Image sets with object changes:

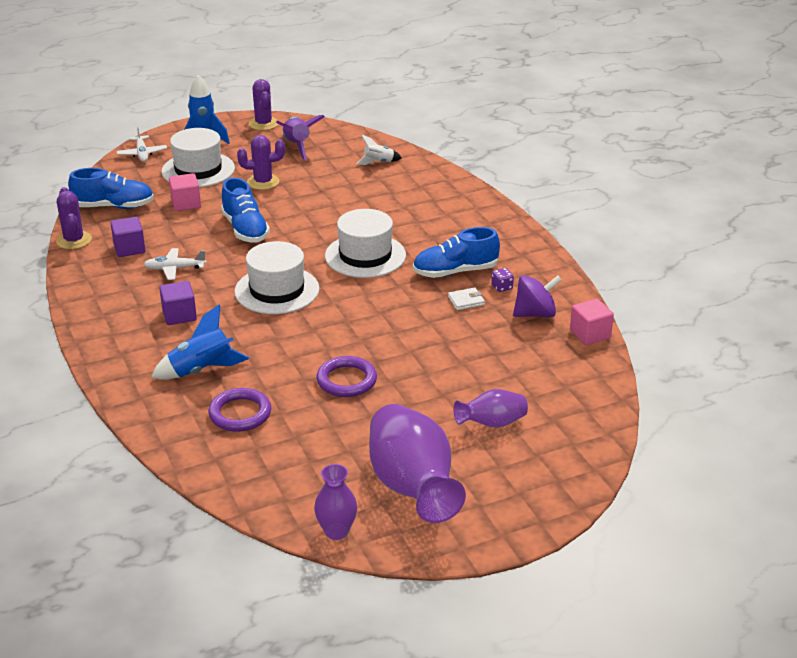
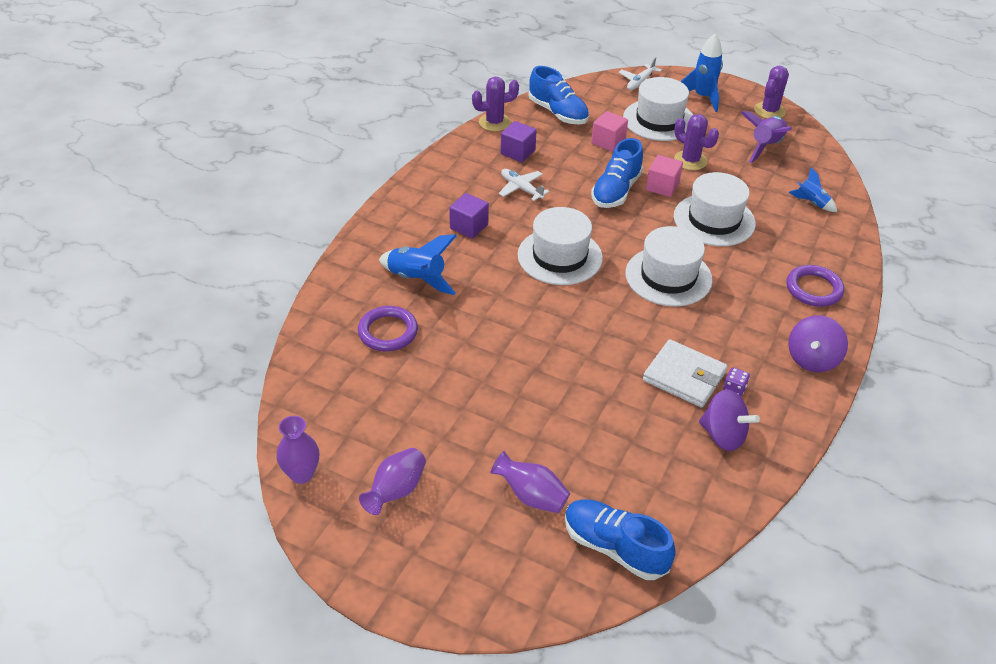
camera: 50 degrees right, 10 degrees up
(74, 240) = (494, 122): purple cactus -> purple cactus turned 45 degrees clockwise
(338, 207) = (714, 220): none -> white hat
(346, 380) = (491, 367): purple ring -> purple ring (813, 289)
(378, 162) = (811, 203): white rocket -> blue rocket
(412, 487) = (396, 491): purple vase -> purple vase, size x0.51
(455, 272) = (717, 344): blue shoe -> blue shoe (614, 547)
(466, 301) = (684, 376): white wallet -> white wallet, size x1.97
(515, 244) = (812, 359): none -> purple spinning top
(590, 334) = (740, 494): pink cube -> pink cube (662, 187)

◆ **ABOUT THIS EXERCISE**
Please reproduce the lines from the line with "(74, 240) = (494, 122): purple" to the line with "(455, 272) = (717, 344): blue", both ends included, exactly as they appear above.

◆ **SOLUTION TO THIS PROBLEM**
(74, 240) = (494, 122): purple cactus -> purple cactus turned 45 degrees clockwise
(338, 207) = (714, 220): none -> white hat
(346, 380) = (491, 367): purple ring -> purple ring (813, 289)
(378, 162) = (811, 203): white rocket -> blue rocket
(412, 487) = (396, 491): purple vase -> purple vase, size x0.51
(455, 272) = (717, 344): blue shoe -> blue shoe (614, 547)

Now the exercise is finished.